--- START ---

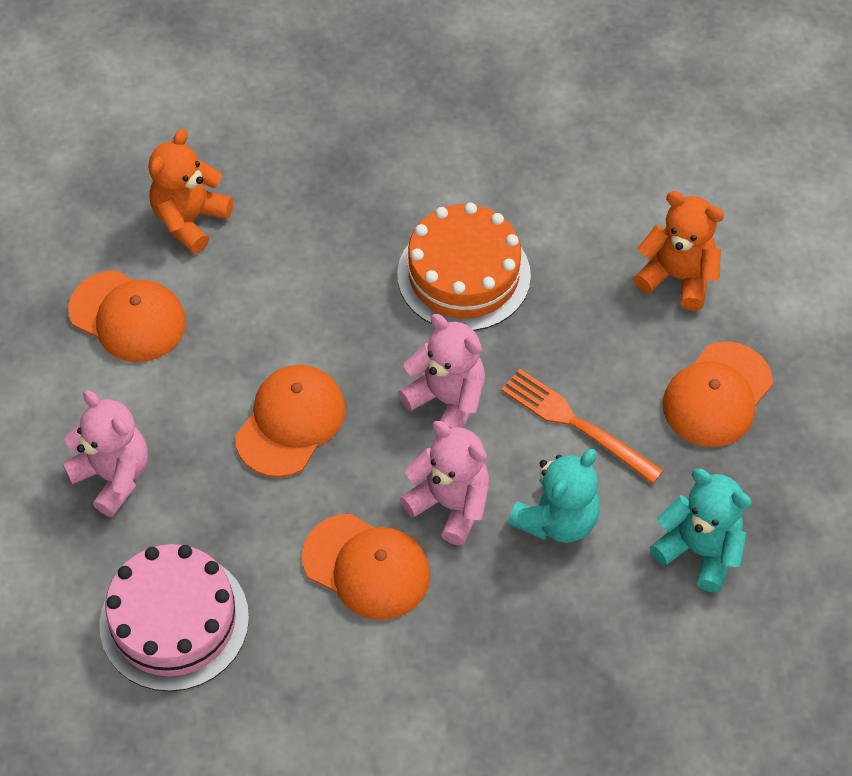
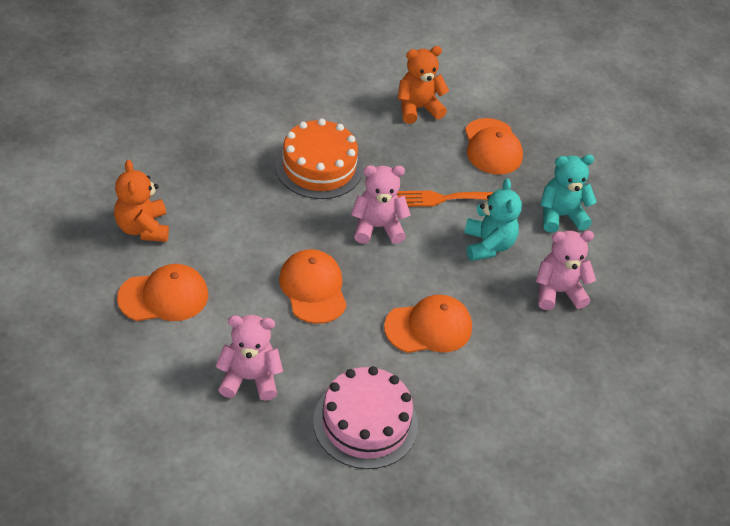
camera: 50 degrees left, 10 degrees down
(450, 504) = (433, 272): pink teddy bear -> pink teddy bear (558, 292)

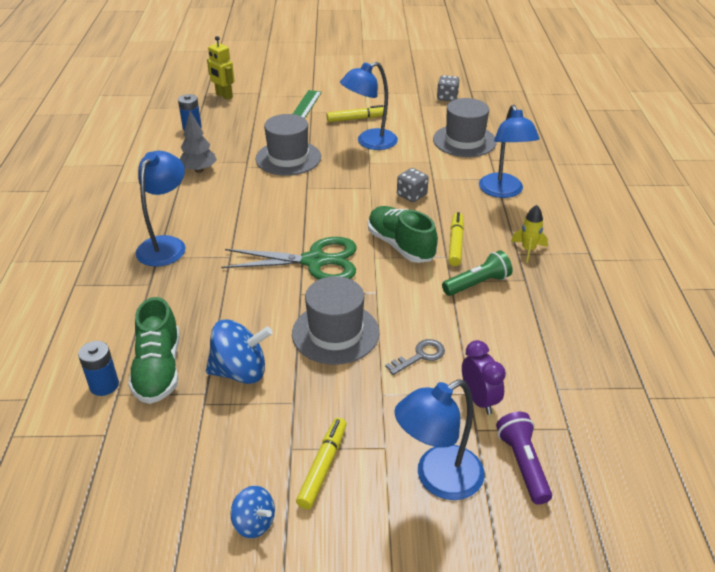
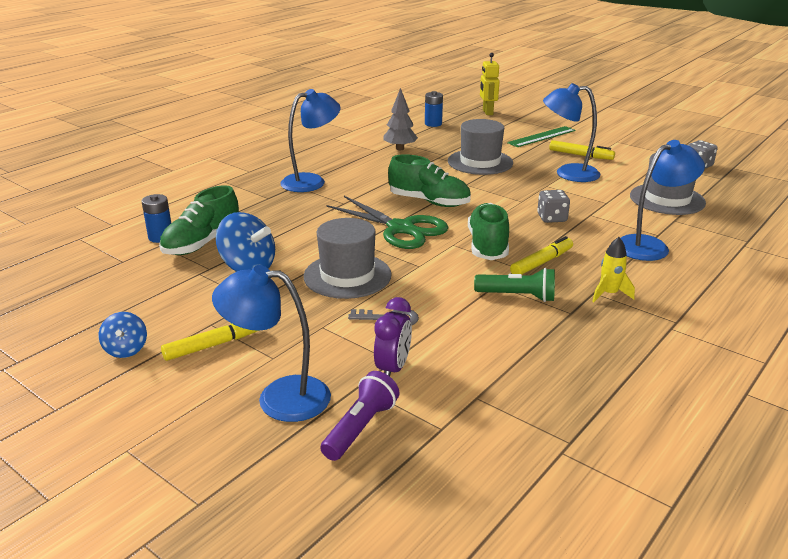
camera: 40 degrees right, 10 degrees down
(301, 221) = (429, 202): none -> green shoe
(503, 192) = (650, 246): blue lamp -> blue lamp turned 150 degrees counterclockwise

--- END ---

Work to be completed: From first line to last, return the records verbatim without their pictures.

Exercise answer:
camera: 50 degrees left, 10 degrees down
(450, 504) = (433, 272): pink teddy bear -> pink teddy bear (558, 292)

camera: 40 degrees right, 10 degrees down
(301, 221) = (429, 202): none -> green shoe
(503, 192) = (650, 246): blue lamp -> blue lamp turned 150 degrees counterclockwise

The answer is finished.